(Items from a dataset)
________________________________________

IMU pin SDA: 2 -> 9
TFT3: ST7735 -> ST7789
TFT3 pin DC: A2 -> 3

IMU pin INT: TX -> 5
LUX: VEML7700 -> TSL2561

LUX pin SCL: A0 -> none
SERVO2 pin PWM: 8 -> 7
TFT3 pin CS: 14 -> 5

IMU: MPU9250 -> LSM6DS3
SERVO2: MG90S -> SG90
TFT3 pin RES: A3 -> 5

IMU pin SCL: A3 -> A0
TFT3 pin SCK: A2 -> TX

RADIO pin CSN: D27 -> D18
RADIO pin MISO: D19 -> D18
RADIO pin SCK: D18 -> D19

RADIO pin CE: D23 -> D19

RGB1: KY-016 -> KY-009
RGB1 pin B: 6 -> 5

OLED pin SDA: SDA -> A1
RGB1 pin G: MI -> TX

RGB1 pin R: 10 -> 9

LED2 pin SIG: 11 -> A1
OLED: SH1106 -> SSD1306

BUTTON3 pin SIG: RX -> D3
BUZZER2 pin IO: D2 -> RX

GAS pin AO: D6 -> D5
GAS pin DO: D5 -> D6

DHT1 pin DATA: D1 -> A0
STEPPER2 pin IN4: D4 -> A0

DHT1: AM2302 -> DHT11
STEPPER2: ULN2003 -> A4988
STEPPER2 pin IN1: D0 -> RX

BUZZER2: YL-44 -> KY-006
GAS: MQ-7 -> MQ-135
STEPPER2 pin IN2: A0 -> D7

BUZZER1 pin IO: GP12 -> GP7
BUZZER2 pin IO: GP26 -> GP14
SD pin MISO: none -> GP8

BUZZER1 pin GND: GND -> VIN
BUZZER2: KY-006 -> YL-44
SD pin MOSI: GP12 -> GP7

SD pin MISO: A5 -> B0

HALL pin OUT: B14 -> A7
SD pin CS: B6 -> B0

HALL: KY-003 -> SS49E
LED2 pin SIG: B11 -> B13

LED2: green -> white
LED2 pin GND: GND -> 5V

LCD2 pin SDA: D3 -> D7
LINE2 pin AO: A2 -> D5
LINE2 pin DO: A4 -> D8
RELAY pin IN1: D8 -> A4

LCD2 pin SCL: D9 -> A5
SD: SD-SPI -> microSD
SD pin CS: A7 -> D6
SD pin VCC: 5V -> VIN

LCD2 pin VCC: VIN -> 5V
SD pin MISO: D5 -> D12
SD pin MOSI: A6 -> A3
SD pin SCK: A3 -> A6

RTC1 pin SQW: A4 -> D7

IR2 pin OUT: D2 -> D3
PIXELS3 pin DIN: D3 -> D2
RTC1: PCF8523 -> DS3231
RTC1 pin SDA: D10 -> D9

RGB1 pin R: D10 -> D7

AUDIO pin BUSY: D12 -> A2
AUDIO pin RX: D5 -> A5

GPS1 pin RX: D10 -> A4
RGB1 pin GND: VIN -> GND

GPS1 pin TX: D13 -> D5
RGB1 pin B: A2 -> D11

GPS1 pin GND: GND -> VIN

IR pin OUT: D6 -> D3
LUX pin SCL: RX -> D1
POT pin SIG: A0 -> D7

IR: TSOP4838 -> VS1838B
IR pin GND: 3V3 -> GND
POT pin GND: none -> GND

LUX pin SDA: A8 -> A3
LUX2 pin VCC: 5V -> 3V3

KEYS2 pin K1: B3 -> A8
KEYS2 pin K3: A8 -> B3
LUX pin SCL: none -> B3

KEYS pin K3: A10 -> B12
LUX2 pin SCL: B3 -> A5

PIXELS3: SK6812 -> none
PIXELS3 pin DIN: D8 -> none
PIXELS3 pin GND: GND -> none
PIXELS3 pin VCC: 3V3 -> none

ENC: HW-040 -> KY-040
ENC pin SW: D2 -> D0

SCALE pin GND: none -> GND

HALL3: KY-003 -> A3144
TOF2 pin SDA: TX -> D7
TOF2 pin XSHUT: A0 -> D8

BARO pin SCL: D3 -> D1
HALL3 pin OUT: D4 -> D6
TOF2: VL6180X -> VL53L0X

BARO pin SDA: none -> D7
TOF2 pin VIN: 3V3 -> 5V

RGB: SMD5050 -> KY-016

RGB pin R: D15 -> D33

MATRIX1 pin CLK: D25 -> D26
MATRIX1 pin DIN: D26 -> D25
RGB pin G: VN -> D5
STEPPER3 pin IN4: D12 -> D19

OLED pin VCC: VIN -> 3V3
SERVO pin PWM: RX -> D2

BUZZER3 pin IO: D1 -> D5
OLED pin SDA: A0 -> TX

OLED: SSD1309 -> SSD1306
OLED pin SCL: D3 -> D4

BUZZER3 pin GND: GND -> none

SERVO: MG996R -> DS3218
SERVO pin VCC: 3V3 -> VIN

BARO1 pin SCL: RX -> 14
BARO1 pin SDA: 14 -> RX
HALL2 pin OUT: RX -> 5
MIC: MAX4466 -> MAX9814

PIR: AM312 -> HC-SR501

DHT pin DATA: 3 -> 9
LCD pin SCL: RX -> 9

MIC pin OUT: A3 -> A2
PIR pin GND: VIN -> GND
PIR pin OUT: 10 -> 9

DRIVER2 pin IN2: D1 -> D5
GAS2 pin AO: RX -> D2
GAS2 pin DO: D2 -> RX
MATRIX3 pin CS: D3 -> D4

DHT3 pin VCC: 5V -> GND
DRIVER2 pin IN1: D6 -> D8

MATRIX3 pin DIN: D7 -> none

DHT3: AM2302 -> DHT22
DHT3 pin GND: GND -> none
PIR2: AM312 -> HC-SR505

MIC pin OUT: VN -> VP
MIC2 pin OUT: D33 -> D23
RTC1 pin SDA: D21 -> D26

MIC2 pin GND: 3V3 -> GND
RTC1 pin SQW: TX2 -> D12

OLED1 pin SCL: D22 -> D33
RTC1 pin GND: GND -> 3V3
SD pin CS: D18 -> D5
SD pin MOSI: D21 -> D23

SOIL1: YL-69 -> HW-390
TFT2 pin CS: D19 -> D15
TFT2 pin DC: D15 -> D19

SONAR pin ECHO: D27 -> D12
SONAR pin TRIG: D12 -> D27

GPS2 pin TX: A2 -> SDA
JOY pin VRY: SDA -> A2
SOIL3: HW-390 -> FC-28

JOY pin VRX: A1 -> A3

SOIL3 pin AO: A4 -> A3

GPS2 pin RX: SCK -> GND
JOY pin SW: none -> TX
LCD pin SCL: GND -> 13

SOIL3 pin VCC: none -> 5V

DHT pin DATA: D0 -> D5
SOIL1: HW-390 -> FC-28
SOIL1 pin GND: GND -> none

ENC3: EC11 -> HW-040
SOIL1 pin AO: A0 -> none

________________________________________

■ INSTRUCTIONS TO FOLLOW
From the records above, copy each line where the word "SONAR" can be found.

■ WRITTEN RESPONSE
SONAR pin ECHO: D27 -> D12
SONAR pin TRIG: D12 -> D27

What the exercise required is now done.